Top of Working data

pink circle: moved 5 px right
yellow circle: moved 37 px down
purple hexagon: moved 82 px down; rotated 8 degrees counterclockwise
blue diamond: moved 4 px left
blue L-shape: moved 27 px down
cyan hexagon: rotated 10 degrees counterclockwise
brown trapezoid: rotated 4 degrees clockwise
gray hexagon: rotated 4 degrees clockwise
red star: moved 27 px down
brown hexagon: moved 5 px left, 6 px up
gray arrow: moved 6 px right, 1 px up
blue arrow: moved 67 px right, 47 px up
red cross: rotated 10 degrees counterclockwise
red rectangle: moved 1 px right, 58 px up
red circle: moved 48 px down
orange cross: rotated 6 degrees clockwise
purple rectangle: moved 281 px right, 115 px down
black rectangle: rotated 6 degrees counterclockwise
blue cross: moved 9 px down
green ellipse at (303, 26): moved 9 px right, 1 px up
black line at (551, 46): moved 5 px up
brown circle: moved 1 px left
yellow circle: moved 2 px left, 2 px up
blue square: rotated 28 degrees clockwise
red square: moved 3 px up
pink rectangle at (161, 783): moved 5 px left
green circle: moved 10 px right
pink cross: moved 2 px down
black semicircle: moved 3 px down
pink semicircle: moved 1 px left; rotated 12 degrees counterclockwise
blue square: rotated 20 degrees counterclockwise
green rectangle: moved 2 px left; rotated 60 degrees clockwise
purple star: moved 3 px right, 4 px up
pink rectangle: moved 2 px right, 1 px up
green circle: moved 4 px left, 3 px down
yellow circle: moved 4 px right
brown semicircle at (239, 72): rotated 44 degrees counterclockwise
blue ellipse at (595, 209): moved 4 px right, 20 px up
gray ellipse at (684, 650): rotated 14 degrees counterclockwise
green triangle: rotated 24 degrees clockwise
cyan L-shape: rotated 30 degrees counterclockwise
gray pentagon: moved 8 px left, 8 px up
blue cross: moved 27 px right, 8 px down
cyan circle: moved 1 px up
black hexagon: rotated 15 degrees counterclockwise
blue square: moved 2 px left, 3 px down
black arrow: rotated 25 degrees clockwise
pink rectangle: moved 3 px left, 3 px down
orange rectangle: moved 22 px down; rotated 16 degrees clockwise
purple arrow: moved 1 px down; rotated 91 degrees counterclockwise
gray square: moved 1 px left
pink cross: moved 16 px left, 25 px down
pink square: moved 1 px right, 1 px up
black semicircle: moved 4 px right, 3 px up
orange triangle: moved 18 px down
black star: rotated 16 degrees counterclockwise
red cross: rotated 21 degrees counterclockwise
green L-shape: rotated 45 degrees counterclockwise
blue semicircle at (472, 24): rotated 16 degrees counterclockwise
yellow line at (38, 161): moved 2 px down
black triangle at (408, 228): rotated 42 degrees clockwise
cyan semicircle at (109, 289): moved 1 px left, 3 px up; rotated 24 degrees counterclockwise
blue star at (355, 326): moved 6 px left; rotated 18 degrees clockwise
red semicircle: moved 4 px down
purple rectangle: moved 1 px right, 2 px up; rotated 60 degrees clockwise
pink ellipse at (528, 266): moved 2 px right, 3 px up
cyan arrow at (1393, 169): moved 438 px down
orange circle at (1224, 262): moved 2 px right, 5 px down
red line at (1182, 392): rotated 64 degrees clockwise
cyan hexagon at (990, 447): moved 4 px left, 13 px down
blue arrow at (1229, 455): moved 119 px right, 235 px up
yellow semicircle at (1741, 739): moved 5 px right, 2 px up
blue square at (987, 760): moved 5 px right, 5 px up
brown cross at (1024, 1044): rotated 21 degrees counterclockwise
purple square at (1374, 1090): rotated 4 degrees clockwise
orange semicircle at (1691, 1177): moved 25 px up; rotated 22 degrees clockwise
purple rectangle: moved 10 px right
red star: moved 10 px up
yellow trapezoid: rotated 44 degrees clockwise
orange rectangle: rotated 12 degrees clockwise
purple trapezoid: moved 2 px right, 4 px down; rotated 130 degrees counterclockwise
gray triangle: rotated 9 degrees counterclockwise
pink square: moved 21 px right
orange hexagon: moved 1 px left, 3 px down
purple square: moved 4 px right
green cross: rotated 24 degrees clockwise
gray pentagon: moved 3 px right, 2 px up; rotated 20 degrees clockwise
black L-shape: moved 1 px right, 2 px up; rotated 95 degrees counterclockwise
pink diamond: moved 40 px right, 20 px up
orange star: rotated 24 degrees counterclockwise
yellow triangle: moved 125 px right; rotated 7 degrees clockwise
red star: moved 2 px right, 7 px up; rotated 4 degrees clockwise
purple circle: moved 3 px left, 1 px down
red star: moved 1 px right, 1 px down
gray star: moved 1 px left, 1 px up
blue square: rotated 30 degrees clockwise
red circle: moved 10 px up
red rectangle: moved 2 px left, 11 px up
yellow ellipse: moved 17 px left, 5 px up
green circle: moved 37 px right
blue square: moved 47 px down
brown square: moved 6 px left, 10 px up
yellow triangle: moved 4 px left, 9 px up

Bottom of Working data

Exercise requirements:
Every line in the listing that holds the string "triangle" should be copied out.

Task output:
green triangle: rotated 24 degrees clockwise
orange triangle: moved 18 px down
black triangle at (408, 228): rotated 42 degrees clockwise
gray triangle: rotated 9 degrees counterclockwise
yellow triangle: moved 125 px right; rotated 7 degrees clockwise
yellow triangle: moved 4 px left, 9 px up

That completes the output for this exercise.